*Input data:*

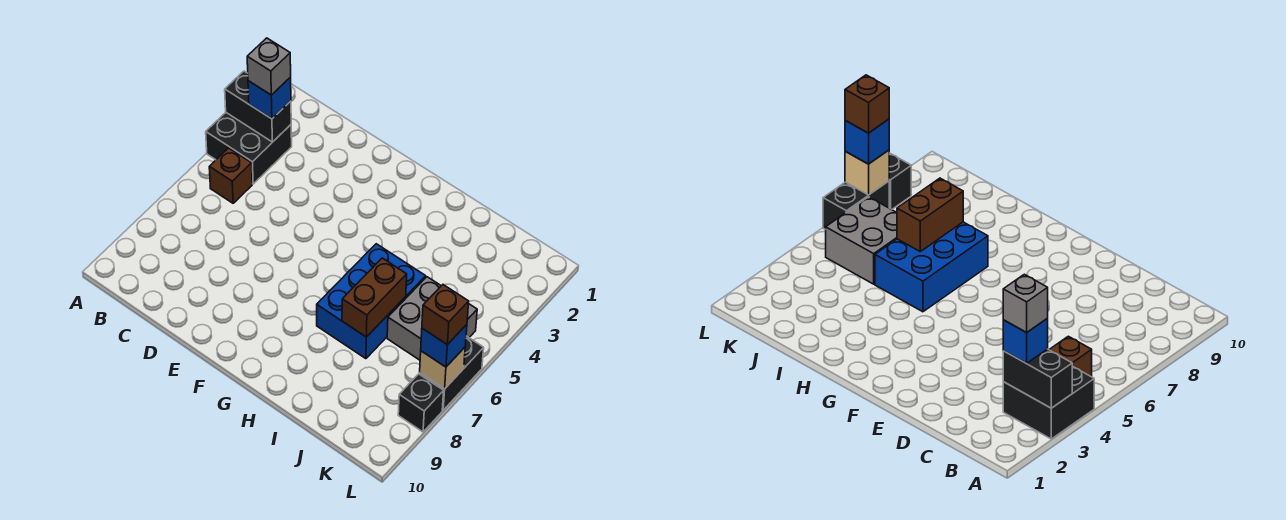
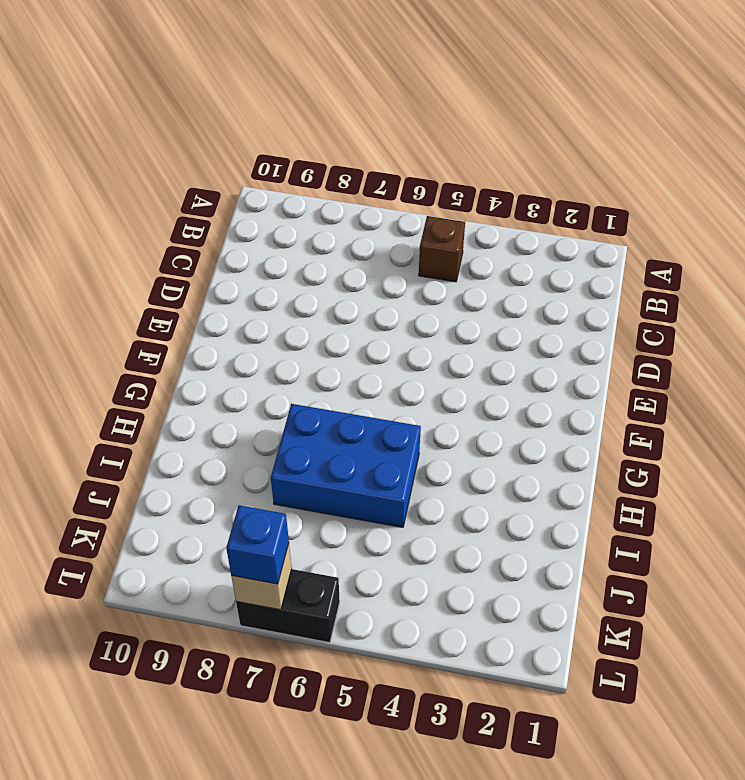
none -> black brick A3:B4 level 1
none -> grey brick J5:K6 level 1
none -> black brick L8 level 1

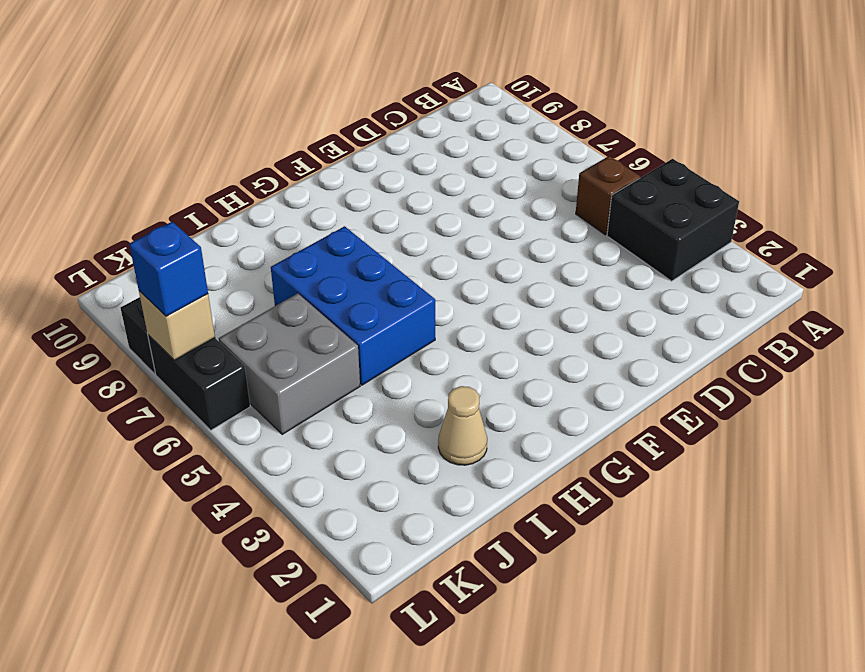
tan cone I2 level 1 -> none
none -> black brick A3:B3 level 2
none -> brown brick I6:I7 level 2
none -> blue brick B3 level 3

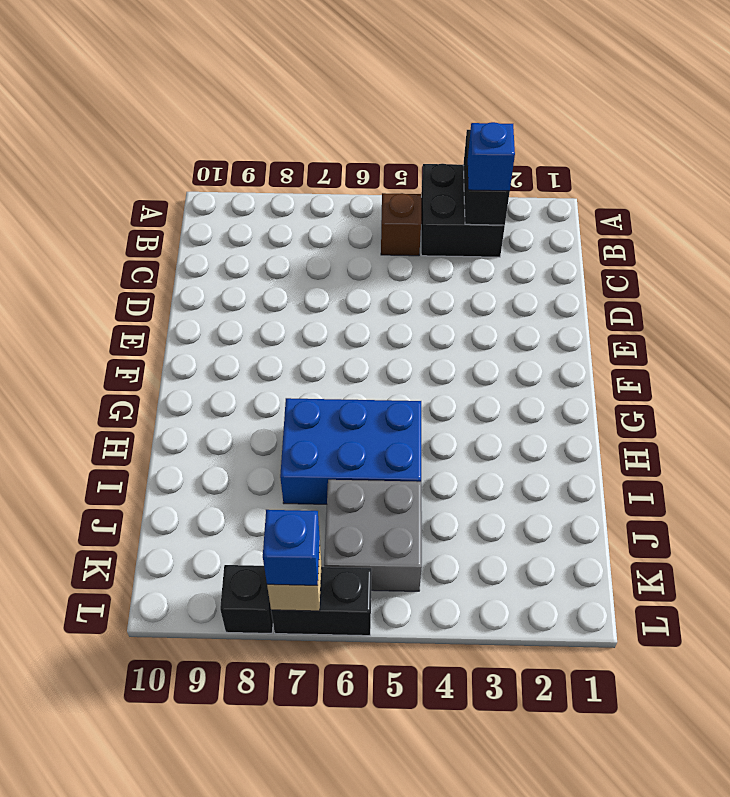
none -> brown brick I6:I7 level 2
none -> grey brick B3 level 4
none -> brown brick L7 level 4

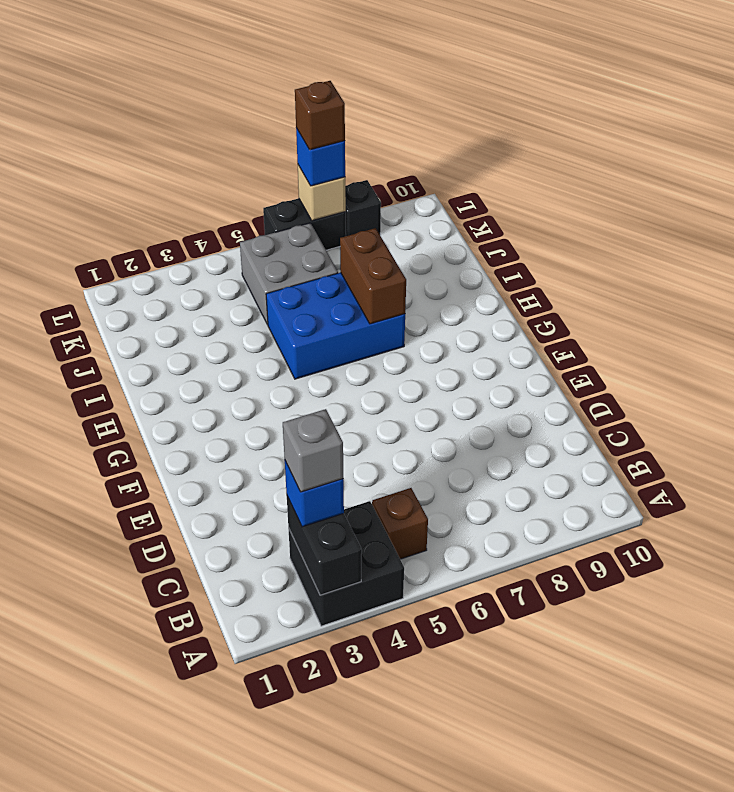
brown brick H7:I7 level 2 -> brown brick I6:I7 level 2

*What you need to do:* The answer is a single number, the count of lines in the records that contain the string "grey".

*Expected output:* 2